Extracted data entries:
= = =

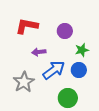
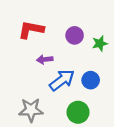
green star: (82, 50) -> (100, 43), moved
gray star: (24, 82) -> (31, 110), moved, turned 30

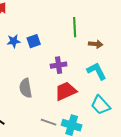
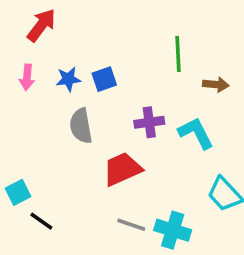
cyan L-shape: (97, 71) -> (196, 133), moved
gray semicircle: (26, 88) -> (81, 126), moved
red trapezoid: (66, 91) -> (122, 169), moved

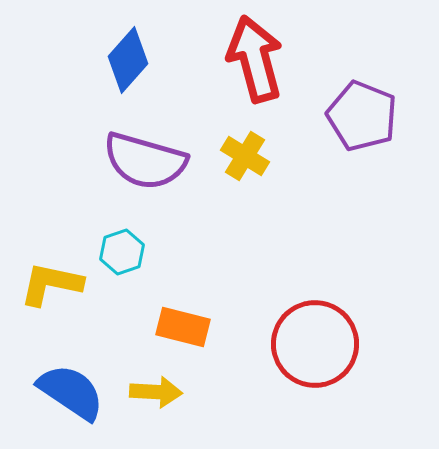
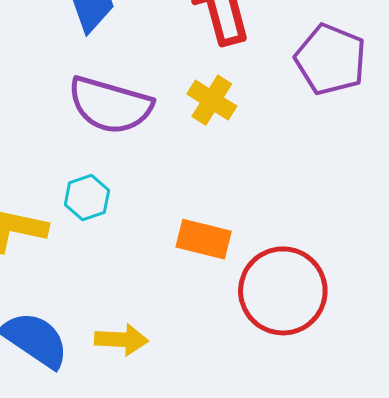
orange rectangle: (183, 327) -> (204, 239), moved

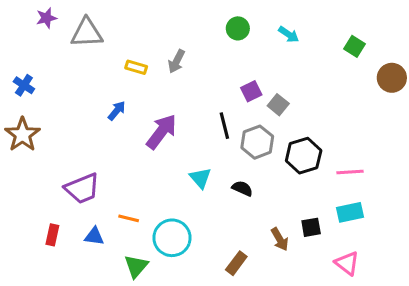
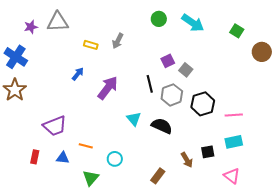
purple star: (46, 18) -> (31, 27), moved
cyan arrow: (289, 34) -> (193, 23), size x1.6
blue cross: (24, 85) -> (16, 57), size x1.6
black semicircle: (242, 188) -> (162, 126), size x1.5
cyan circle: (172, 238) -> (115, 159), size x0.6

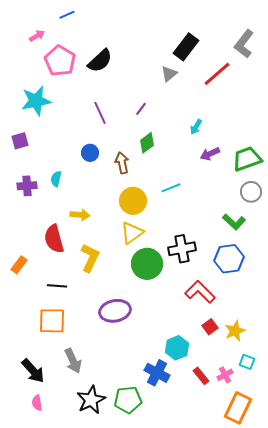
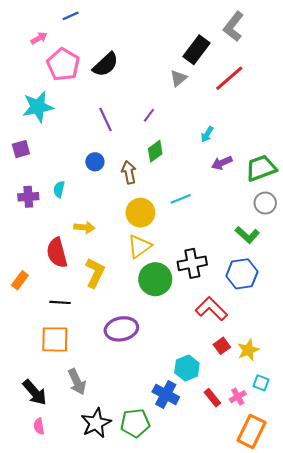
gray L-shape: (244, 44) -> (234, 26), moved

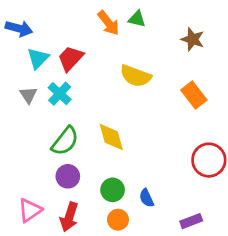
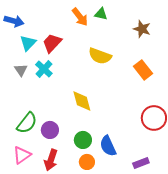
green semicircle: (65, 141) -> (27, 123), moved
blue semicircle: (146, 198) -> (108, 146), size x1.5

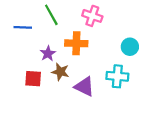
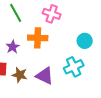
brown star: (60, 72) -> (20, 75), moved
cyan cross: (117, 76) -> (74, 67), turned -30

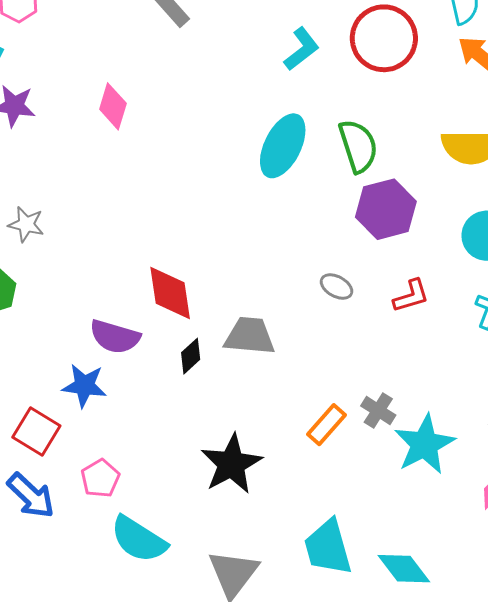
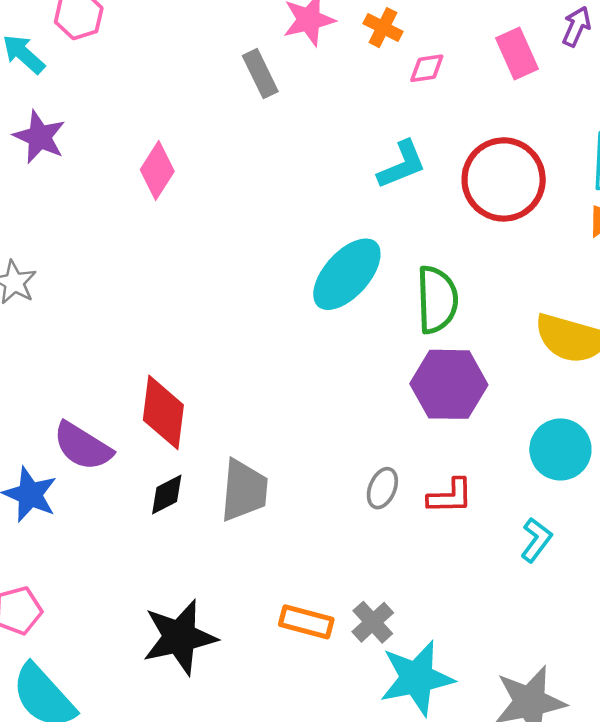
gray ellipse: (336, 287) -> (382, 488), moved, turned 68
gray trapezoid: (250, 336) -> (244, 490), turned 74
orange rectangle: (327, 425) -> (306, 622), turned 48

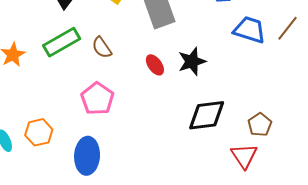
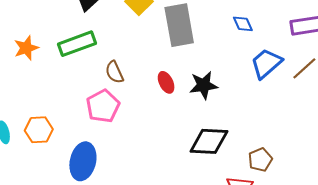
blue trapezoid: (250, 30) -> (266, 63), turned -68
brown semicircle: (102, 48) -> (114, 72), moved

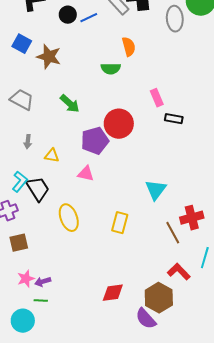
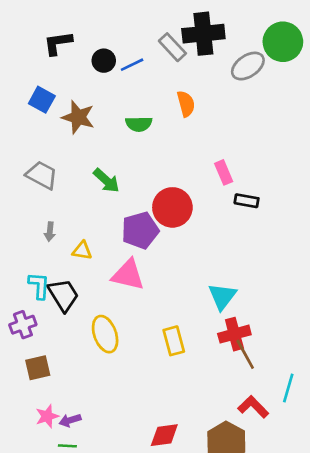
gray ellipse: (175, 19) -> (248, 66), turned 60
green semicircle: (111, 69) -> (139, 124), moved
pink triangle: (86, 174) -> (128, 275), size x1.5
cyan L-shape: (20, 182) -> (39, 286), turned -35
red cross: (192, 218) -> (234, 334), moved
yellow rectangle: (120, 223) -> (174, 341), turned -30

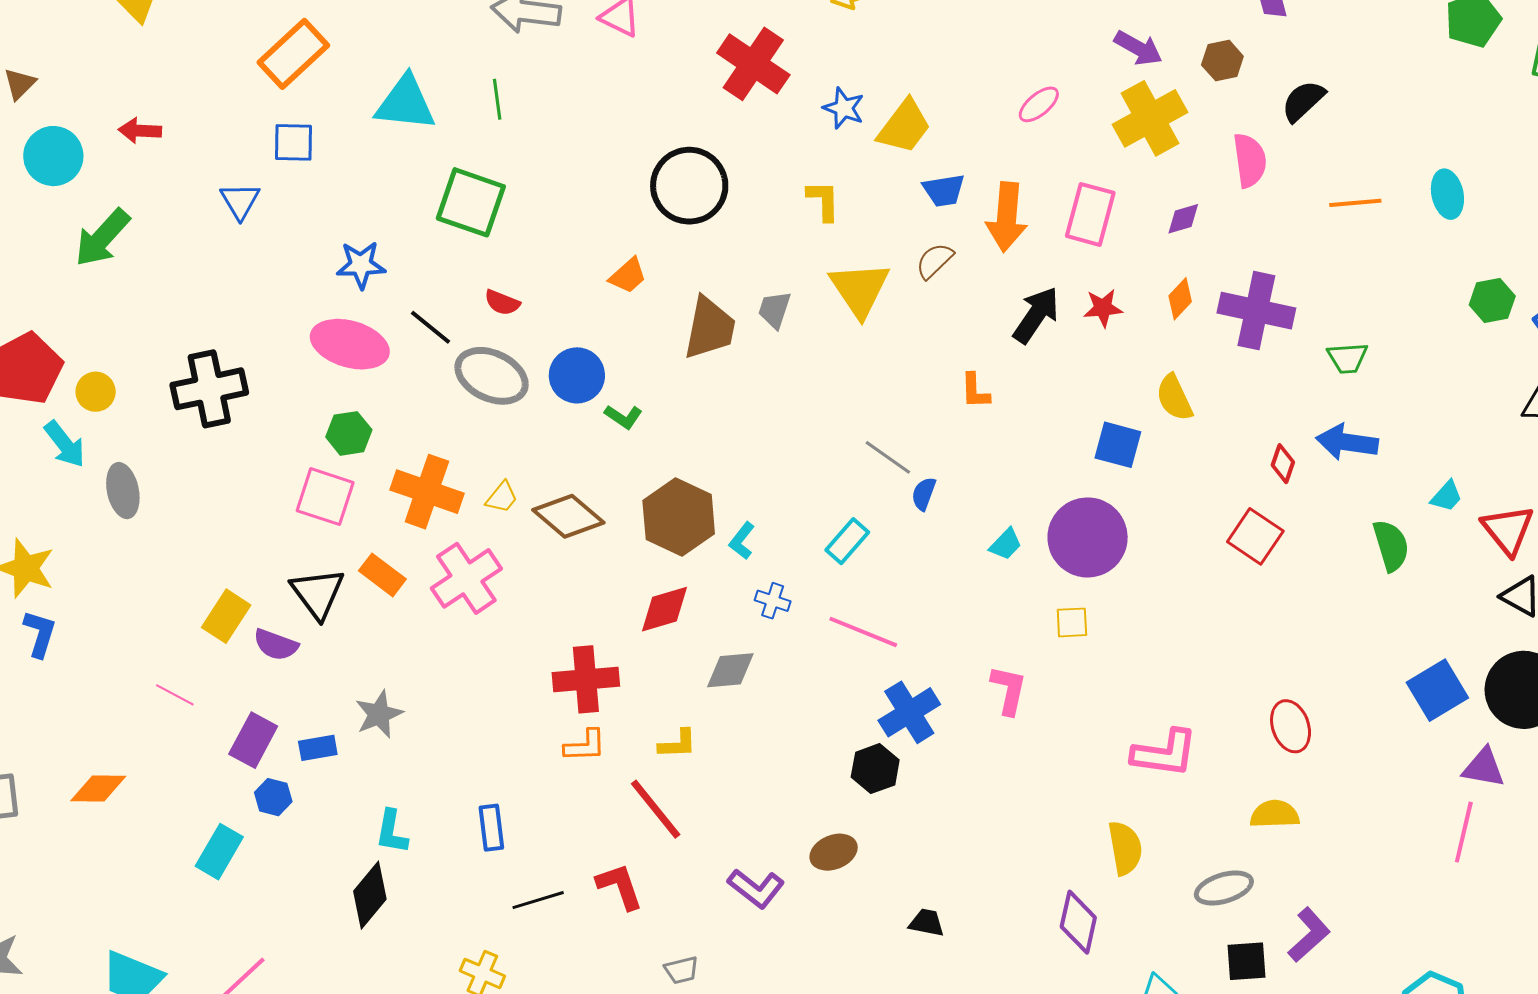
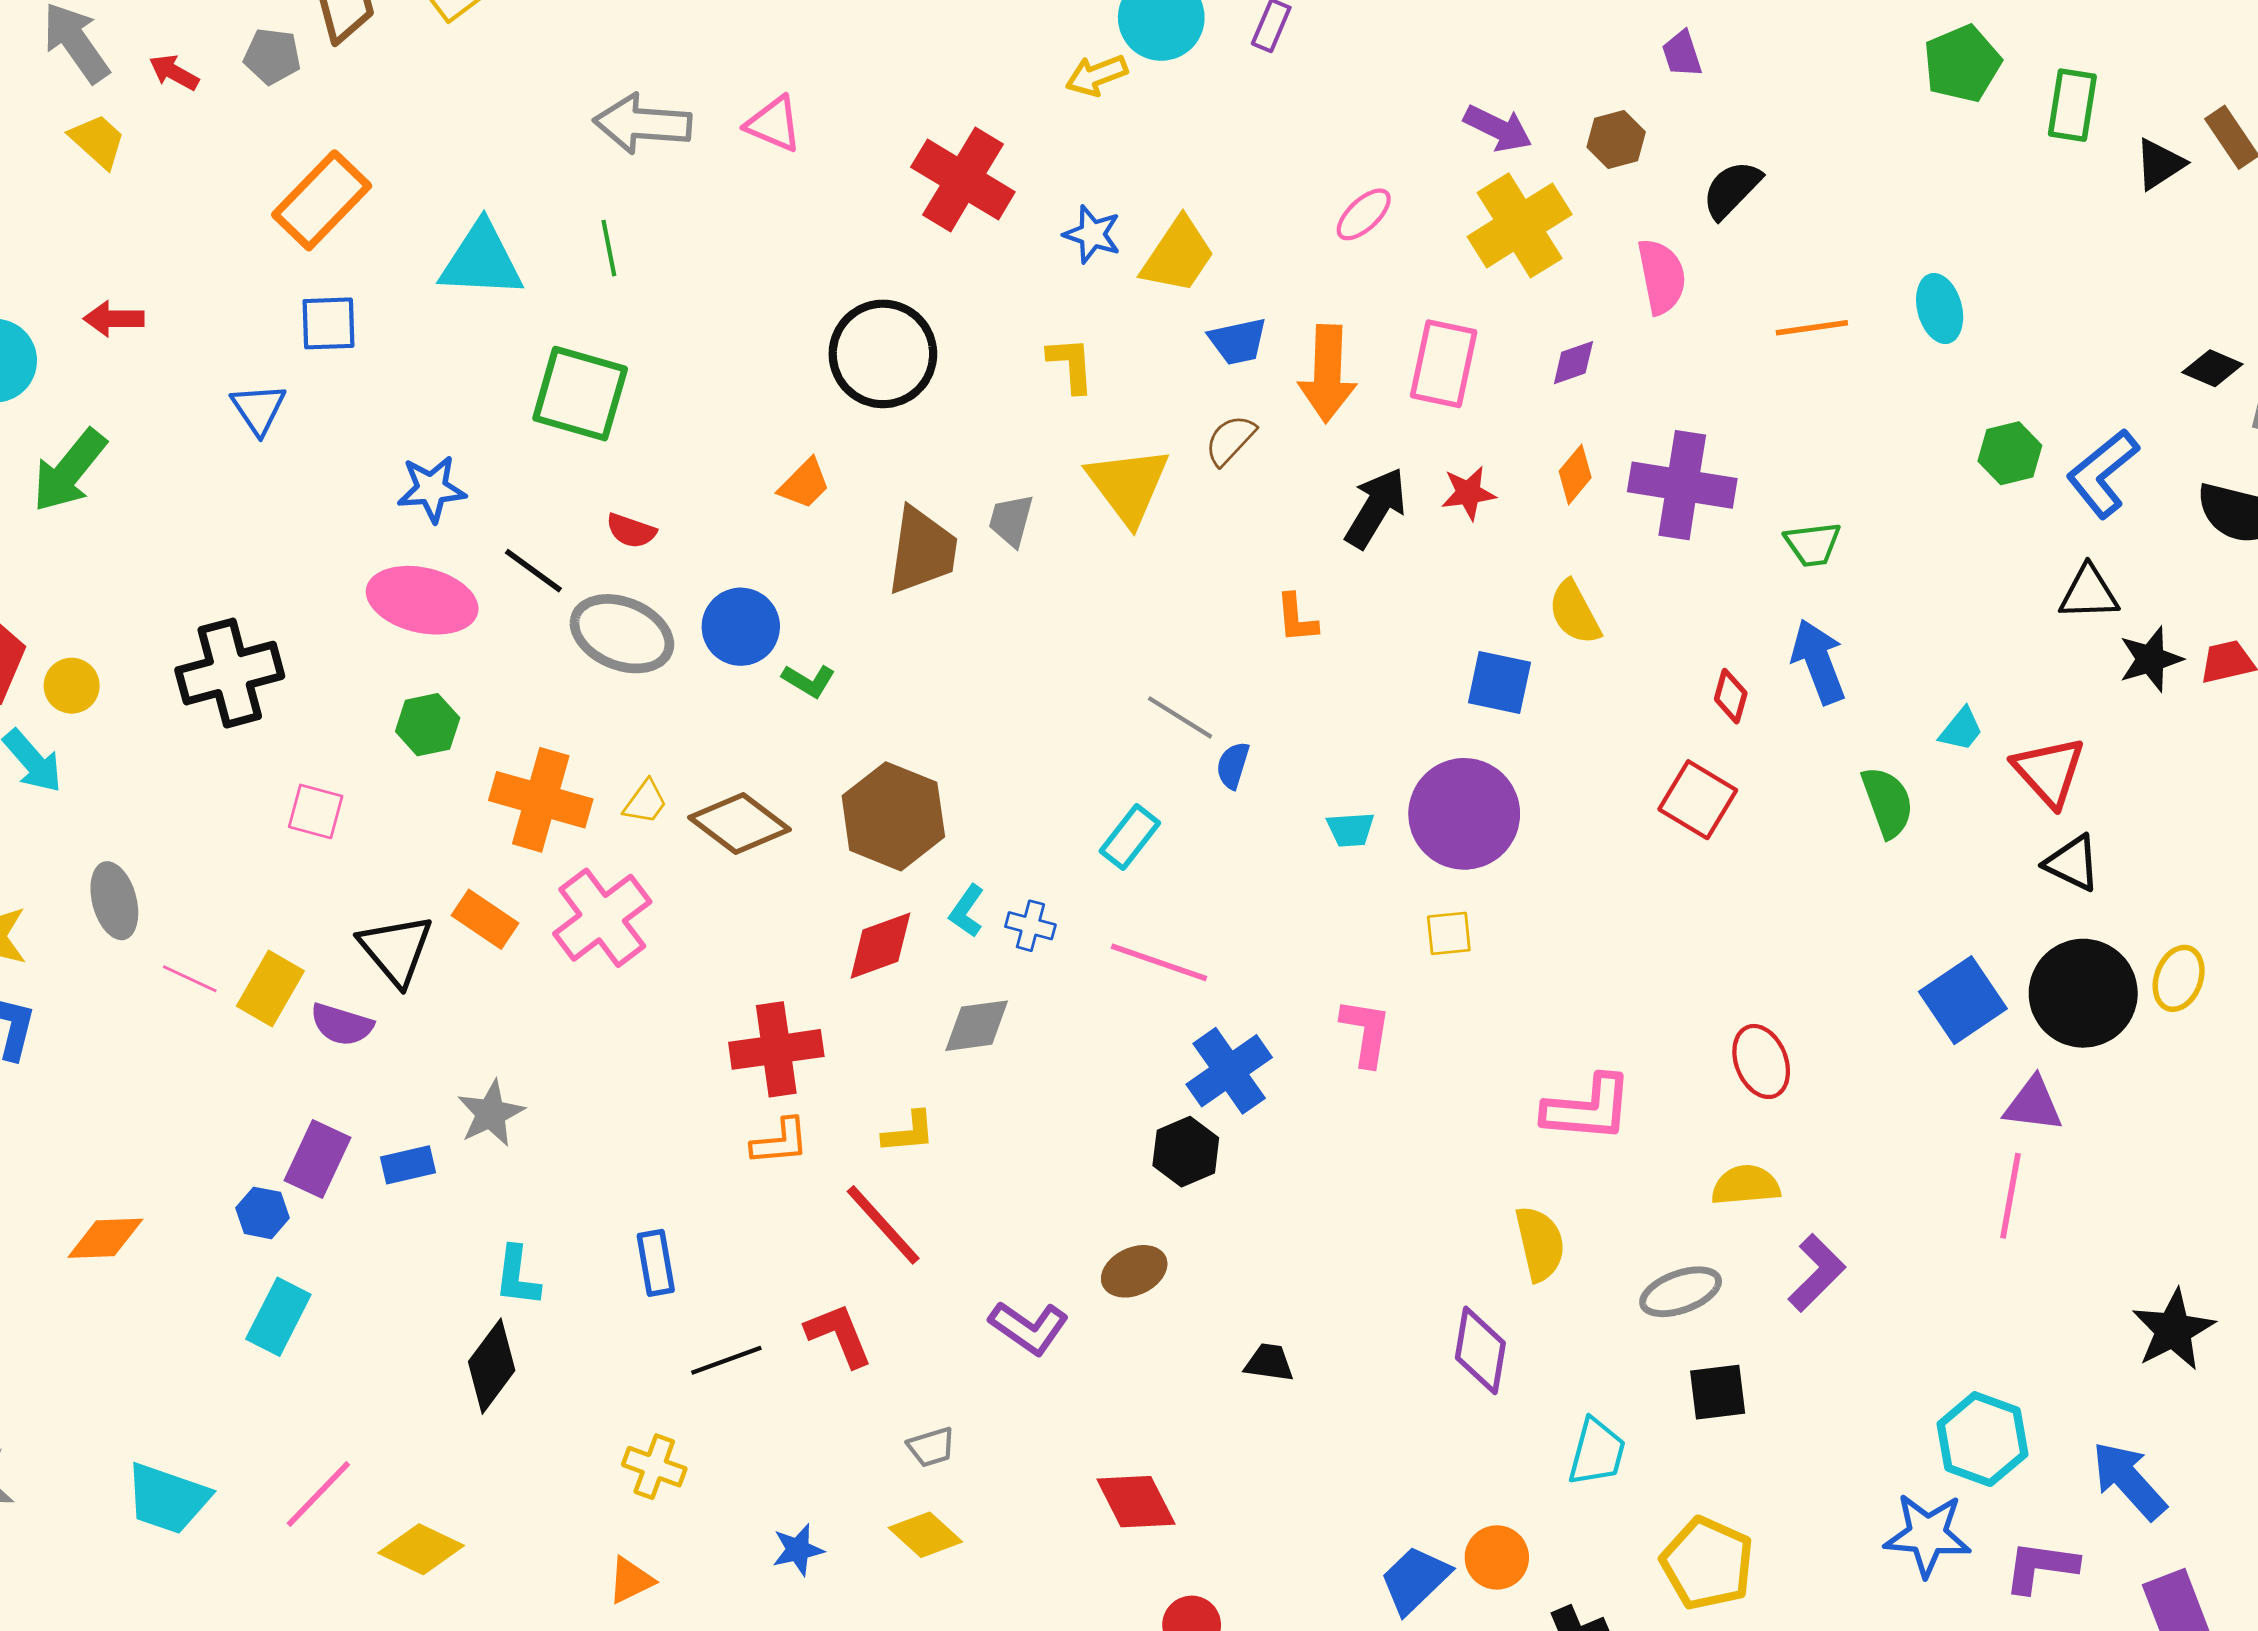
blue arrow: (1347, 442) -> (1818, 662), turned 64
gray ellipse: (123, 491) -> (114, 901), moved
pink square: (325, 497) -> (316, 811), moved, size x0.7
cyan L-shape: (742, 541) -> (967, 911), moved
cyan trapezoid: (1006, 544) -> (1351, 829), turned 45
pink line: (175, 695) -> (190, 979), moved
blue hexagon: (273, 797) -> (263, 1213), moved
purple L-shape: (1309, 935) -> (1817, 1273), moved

= = =

> [The problem]:
Beginning with the line above that contains "cyan arrow: (289, 34) -> (193, 23), size x1.6" and finishing with the line that contains "brown star: (60, 72) -> (20, 75), moved", print those lines exactly and only. Skip all pictures.

> [Solution]:
cyan arrow: (289, 34) -> (193, 23), size x1.6
blue cross: (24, 85) -> (16, 57), size x1.6
black semicircle: (242, 188) -> (162, 126), size x1.5
cyan circle: (172, 238) -> (115, 159), size x0.6

gray L-shape: (244, 44) -> (234, 26), moved

green semicircle: (65, 141) -> (27, 123), moved
blue semicircle: (146, 198) -> (108, 146), size x1.5

brown star: (60, 72) -> (20, 75), moved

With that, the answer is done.